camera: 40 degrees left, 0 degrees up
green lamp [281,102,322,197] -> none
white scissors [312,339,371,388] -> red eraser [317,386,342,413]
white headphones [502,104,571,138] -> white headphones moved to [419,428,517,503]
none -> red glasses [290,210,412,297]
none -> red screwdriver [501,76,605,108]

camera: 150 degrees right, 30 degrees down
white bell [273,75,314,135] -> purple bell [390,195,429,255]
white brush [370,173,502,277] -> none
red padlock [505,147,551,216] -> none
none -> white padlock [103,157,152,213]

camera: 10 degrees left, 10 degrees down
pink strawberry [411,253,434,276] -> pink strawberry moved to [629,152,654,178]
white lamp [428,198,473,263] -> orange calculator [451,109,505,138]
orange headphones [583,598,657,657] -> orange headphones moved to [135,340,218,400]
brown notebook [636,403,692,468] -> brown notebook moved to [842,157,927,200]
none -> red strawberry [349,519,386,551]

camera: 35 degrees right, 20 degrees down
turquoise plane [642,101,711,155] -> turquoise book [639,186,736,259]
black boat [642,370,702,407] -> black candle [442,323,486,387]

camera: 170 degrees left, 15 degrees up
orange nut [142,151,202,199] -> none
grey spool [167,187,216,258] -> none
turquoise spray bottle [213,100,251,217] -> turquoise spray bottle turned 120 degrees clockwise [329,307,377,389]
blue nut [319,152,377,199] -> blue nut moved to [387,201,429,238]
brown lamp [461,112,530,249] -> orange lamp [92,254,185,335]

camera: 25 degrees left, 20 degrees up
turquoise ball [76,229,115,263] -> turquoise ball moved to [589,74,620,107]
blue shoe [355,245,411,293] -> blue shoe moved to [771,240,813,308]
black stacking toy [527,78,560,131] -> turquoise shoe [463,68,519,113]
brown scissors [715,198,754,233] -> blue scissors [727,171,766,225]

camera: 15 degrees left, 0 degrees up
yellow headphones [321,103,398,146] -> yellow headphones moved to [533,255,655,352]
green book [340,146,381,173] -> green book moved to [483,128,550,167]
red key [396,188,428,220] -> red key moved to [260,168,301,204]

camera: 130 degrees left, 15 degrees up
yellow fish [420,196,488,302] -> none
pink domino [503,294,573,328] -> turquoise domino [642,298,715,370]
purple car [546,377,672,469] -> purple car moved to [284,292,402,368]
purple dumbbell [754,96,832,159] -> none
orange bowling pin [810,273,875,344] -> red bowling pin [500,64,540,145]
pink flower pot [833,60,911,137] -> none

Try it – Look above for the line holding "pink strawberry [411,253,434,276]". Print it and every line after it, exactly, through the line holding "pink domino [503,294,573,328]".

Response to this task –
pink strawberry [411,253,434,276] -> pink strawberry moved to [629,152,654,178]
white lamp [428,198,473,263] -> orange calculator [451,109,505,138]
orange headphones [583,598,657,657] -> orange headphones moved to [135,340,218,400]
brown notebook [636,403,692,468] -> brown notebook moved to [842,157,927,200]
none -> red strawberry [349,519,386,551]

camera: 35 degrees right, 20 degrees down
turquoise plane [642,101,711,155] -> turquoise book [639,186,736,259]
black boat [642,370,702,407] -> black candle [442,323,486,387]

camera: 170 degrees left, 15 degrees up
orange nut [142,151,202,199] -> none
grey spool [167,187,216,258] -> none
turquoise spray bottle [213,100,251,217] -> turquoise spray bottle turned 120 degrees clockwise [329,307,377,389]
blue nut [319,152,377,199] -> blue nut moved to [387,201,429,238]
brown lamp [461,112,530,249] -> orange lamp [92,254,185,335]

camera: 25 degrees left, 20 degrees up
turquoise ball [76,229,115,263] -> turquoise ball moved to [589,74,620,107]
blue shoe [355,245,411,293] -> blue shoe moved to [771,240,813,308]
black stacking toy [527,78,560,131] -> turquoise shoe [463,68,519,113]
brown scissors [715,198,754,233] -> blue scissors [727,171,766,225]

camera: 15 degrees left, 0 degrees up
yellow headphones [321,103,398,146] -> yellow headphones moved to [533,255,655,352]
green book [340,146,381,173] -> green book moved to [483,128,550,167]
red key [396,188,428,220] -> red key moved to [260,168,301,204]

camera: 130 degrees left, 15 degrees up
yellow fish [420,196,488,302] -> none
pink domino [503,294,573,328] -> turquoise domino [642,298,715,370]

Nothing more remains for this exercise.